_Required work_. Go to the line below containing "(311, 304) = (290, 531): red" and print exactly from there through the line containing "(619, 197) = (660, 512): none", both included. Print nothing else.

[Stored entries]

____________

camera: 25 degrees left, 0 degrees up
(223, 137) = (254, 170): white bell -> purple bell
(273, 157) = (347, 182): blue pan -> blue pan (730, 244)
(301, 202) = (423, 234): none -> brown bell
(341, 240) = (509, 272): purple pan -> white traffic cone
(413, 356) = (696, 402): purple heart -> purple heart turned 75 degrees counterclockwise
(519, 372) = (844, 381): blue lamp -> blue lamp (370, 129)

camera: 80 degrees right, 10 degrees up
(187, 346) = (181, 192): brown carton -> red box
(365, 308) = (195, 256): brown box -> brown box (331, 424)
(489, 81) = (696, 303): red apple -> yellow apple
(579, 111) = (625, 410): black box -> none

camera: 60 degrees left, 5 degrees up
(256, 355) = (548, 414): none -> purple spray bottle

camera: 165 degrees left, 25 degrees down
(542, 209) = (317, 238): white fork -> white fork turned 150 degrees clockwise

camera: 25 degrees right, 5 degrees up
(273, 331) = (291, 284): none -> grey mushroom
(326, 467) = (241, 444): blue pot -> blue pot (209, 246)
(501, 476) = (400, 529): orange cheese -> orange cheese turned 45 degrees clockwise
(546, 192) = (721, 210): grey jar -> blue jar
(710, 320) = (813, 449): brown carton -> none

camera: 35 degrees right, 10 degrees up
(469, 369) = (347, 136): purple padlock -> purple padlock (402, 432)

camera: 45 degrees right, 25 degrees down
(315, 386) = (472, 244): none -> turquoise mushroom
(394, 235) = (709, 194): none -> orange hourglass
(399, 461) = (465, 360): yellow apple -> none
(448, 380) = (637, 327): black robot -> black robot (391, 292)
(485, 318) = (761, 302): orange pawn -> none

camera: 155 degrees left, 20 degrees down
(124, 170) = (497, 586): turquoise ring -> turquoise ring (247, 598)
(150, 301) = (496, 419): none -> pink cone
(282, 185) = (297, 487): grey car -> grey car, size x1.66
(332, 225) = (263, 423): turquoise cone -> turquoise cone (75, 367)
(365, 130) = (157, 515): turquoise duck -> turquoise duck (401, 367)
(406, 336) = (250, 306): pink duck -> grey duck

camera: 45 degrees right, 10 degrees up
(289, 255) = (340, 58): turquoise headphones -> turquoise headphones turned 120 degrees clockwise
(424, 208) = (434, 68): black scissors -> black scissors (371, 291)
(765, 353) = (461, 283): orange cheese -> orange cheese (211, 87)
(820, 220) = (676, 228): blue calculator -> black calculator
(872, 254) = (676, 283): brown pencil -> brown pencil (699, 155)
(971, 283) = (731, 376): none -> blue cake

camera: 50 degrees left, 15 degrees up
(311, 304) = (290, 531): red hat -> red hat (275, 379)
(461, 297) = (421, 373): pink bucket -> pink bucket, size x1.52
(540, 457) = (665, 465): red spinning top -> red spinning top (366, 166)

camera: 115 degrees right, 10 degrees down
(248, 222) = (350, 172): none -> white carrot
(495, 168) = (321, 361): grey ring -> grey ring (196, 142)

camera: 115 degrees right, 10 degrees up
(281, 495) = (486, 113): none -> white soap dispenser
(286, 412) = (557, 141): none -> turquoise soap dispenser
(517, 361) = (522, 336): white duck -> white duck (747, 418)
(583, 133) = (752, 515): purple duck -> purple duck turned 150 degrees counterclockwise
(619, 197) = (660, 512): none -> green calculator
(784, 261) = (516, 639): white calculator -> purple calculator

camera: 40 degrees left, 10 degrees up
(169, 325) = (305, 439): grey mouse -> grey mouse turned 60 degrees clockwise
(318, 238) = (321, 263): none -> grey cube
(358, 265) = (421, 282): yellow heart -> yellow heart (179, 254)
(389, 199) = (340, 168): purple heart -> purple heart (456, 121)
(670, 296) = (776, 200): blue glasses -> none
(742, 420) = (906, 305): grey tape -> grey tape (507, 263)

____________

_Task output_.
(311, 304) = (290, 531): red hat -> red hat (275, 379)
(461, 297) = (421, 373): pink bucket -> pink bucket, size x1.52
(540, 457) = (665, 465): red spinning top -> red spinning top (366, 166)

camera: 115 degrees right, 10 degrees down
(248, 222) = (350, 172): none -> white carrot
(495, 168) = (321, 361): grey ring -> grey ring (196, 142)

camera: 115 degrees right, 10 degrees up
(281, 495) = (486, 113): none -> white soap dispenser
(286, 412) = (557, 141): none -> turquoise soap dispenser
(517, 361) = (522, 336): white duck -> white duck (747, 418)
(583, 133) = (752, 515): purple duck -> purple duck turned 150 degrees counterclockwise
(619, 197) = (660, 512): none -> green calculator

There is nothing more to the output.